- _Your instructions_
Only the lines from the beginning of the entries through the one that holds "filing cabinet: (254, 292)" may appear in the answer, written out exactly and free of pictures.

------

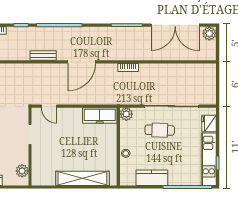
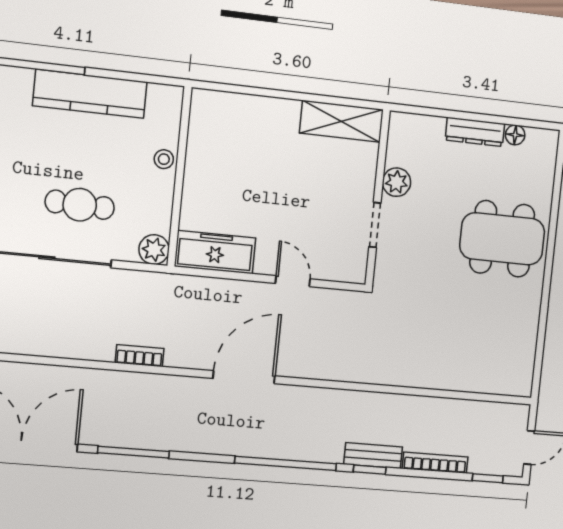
bench: (43, 56) -> (373, 456), moved
door: (49, 106) -> (293, 281), moved
plant: (22, 171) -> (397, 182), moved
shelving: (82, 178) -> (342, 121), moved, width x0.68
kitchen counter: (152, 178) -> (90, 94), width x1.50

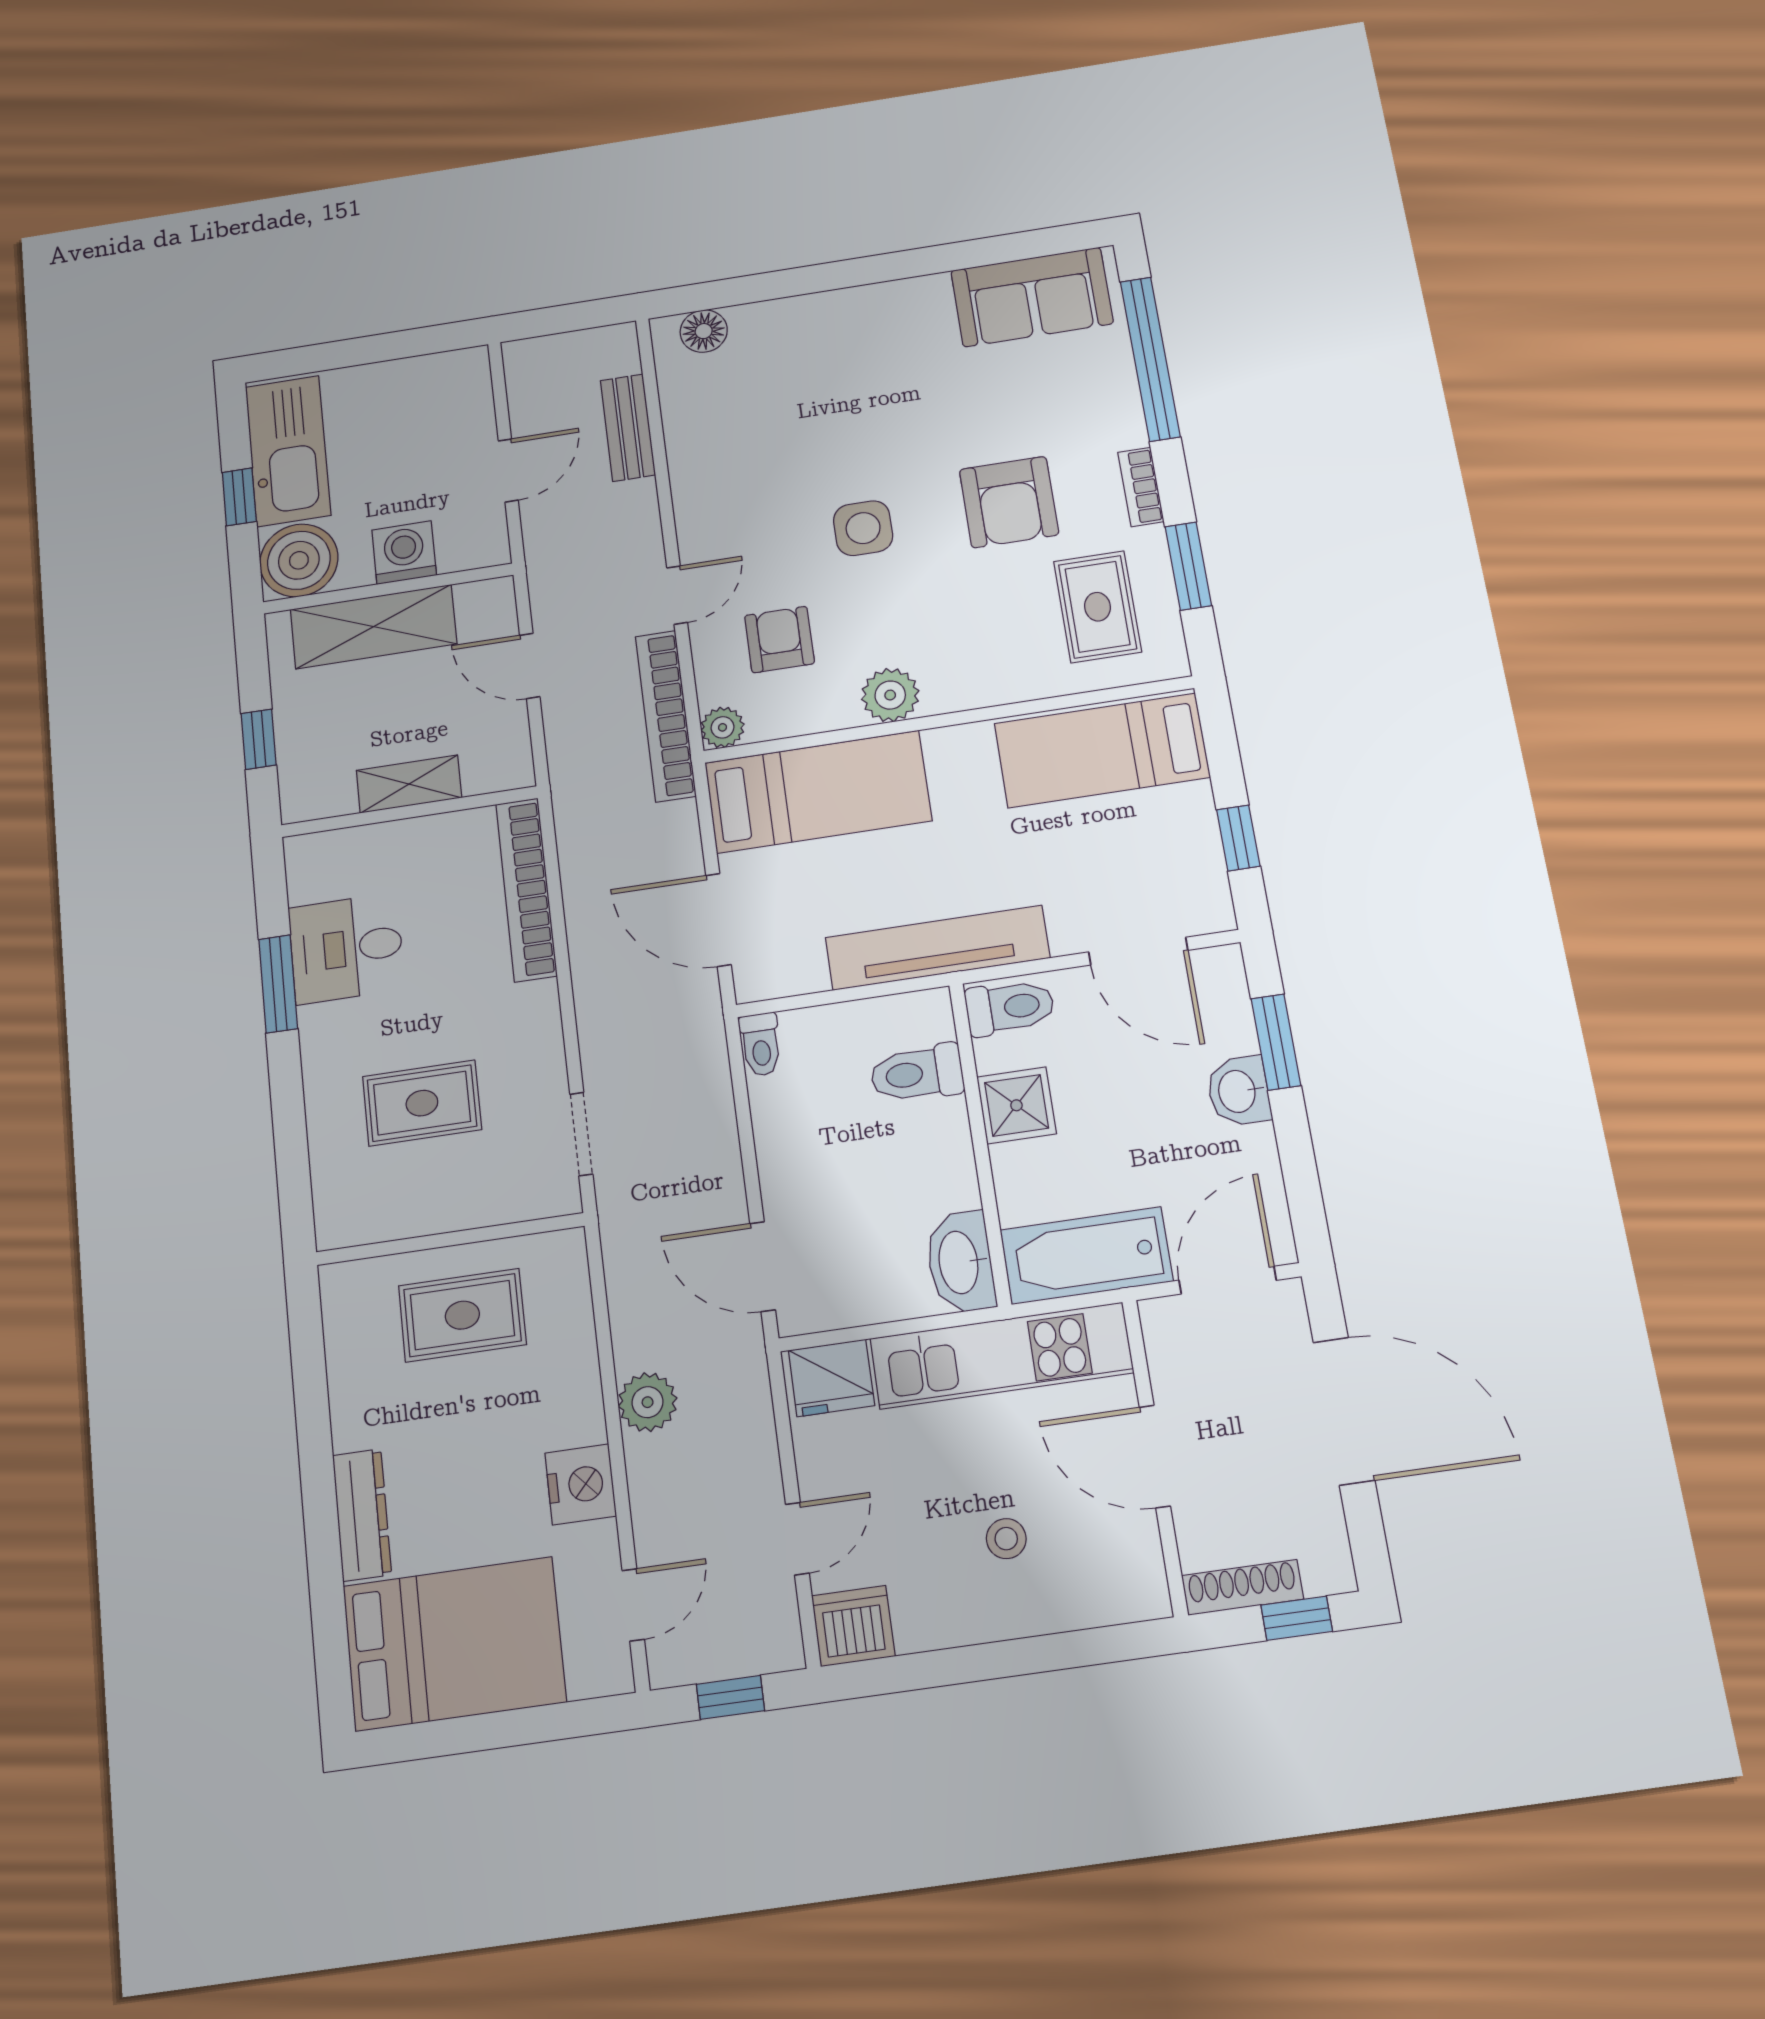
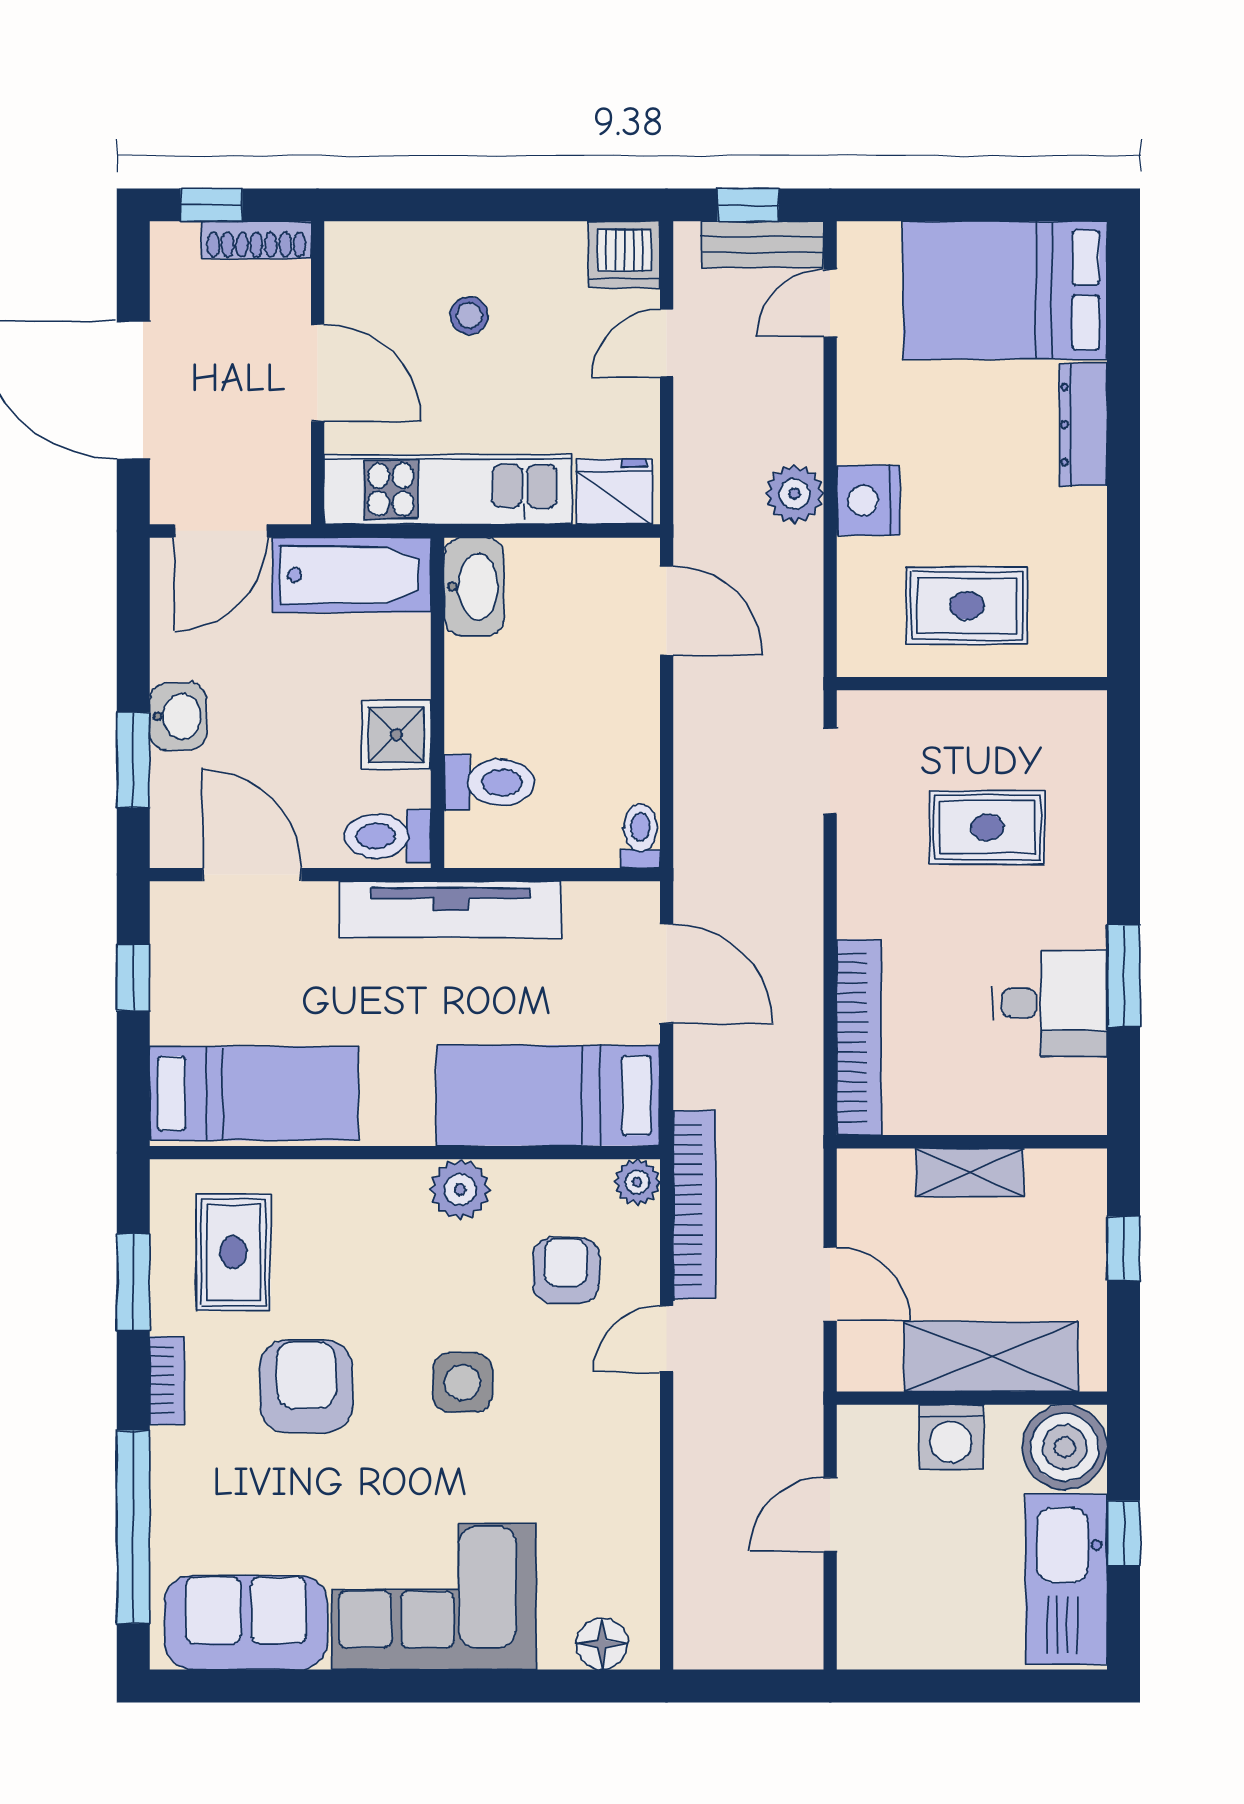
corner sofa: (862, 345) -> (434, 1597), added
bench: (628, 428) -> (763, 245), moved, turned 90
armchair: (779, 640) -> (566, 1270), turned 180
nightstand: (581, 1484) -> (868, 500), moved

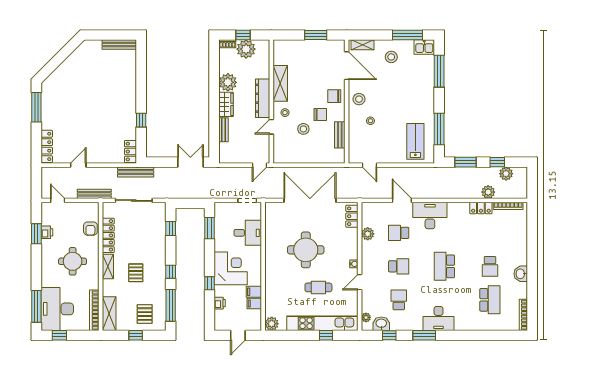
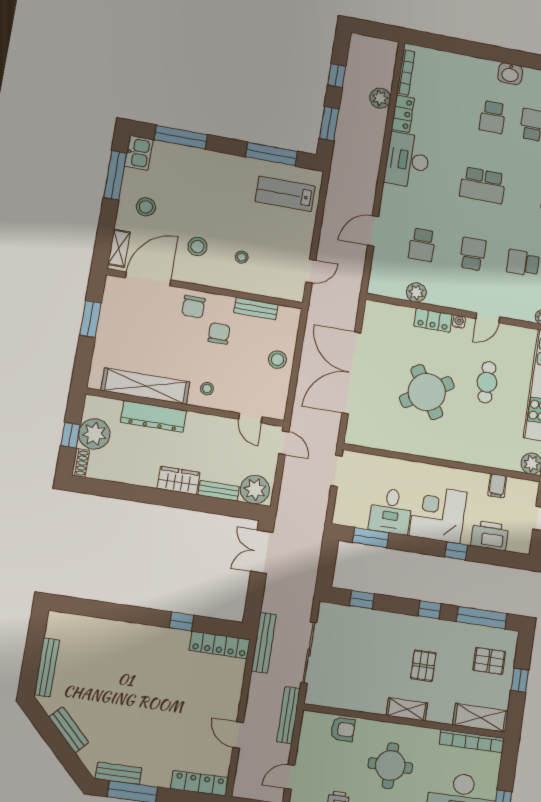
bench: (119, 45) -> (47, 667), moved
bench: (68, 64) -> (69, 730), added
plant: (228, 82) -> (255, 490), moved
shelving: (280, 83) -> (145, 386), width x1.47
bench: (46, 97) -> (119, 773), added
dresser: (263, 98) -> (154, 416), moved
stool: (359, 99) -> (197, 247), moved
door: (271, 127) -> (250, 418), moved
stool: (303, 129) -> (277, 360), moved
locker: (131, 152) -> (220, 645), width x1.53
plant: (506, 174) -> (356, 66), removed
locker: (352, 216) -> (433, 320), moved
desk: (430, 216) -> (408, 160), moved
desk: (248, 233) -> (391, 511), moved, turned 180
locker: (108, 235) -> (358, 702), removed
round table: (306, 250) -> (427, 392), turned -31
school desk: (490, 266) -> (493, 117), turned 90
pallet: (136, 273) -> (423, 666), turned 90
door: (360, 282) -> (488, 318), hinge flipped
filing cabinet: (254, 292) -> (479, 483), removed
printer: (220, 303) -> (490, 535), width x1.87, depth x1.48

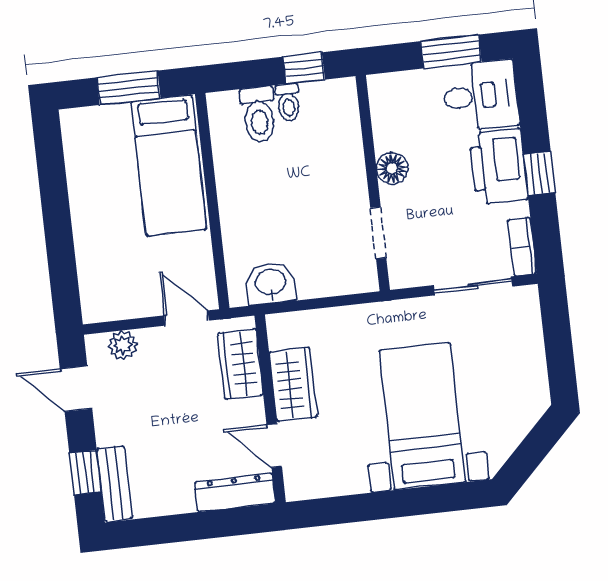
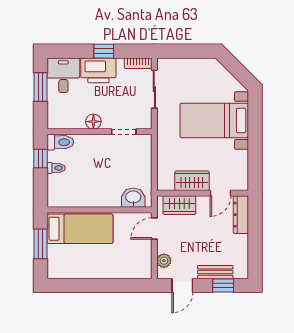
toilet: (259, 114) -> (60, 142), moved
washbasin: (271, 283) -> (133, 198), moved, turned 90
bench: (115, 484) -> (215, 272), moved

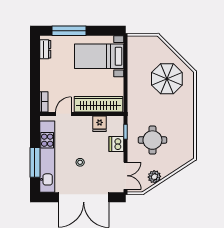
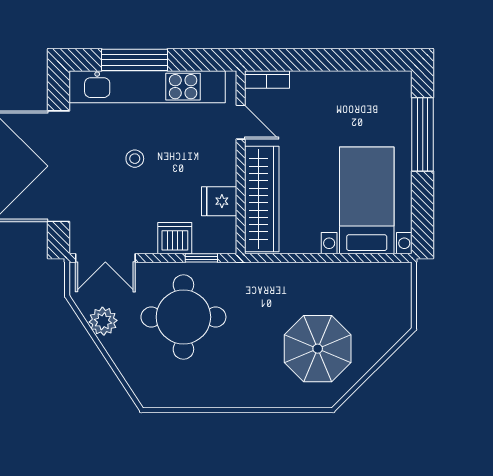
dresser: (45, 49) -> (382, 82), removed
round table: (152, 140) -> (183, 317), width x1.36, depth x1.36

------

- _Exercise response_
bench: (43, 56) -> (373, 456), moved
door: (49, 106) -> (293, 281), moved
plant: (22, 171) -> (397, 182), moved
shelving: (82, 178) -> (342, 121), moved, width x0.68
kitchen counter: (152, 178) -> (90, 94), width x1.50

corner sofa: (862, 345) -> (434, 1597), added
bench: (628, 428) -> (763, 245), moved, turned 90
armchair: (779, 640) -> (566, 1270), turned 180
nightstand: (581, 1484) -> (868, 500), moved

bench: (119, 45) -> (47, 667), moved
bench: (68, 64) -> (69, 730), added
plant: (228, 82) -> (255, 490), moved
shelving: (280, 83) -> (145, 386), width x1.47
bench: (46, 97) -> (119, 773), added
dresser: (263, 98) -> (154, 416), moved
stool: (359, 99) -> (197, 247), moved
door: (271, 127) -> (250, 418), moved
stool: (303, 129) -> (277, 360), moved
locker: (131, 152) -> (220, 645), width x1.53
plant: (506, 174) -> (356, 66), removed
locker: (352, 216) -> (433, 320), moved
desk: (430, 216) -> (408, 160), moved
desk: (248, 233) -> (391, 511), moved, turned 180
locker: (108, 235) -> (358, 702), removed
round table: (306, 250) -> (427, 392), turned -31
school desk: (490, 266) -> (493, 117), turned 90
pallet: (136, 273) -> (423, 666), turned 90
door: (360, 282) -> (488, 318), hinge flipped
filing cabinet: (254, 292) -> (479, 483), removed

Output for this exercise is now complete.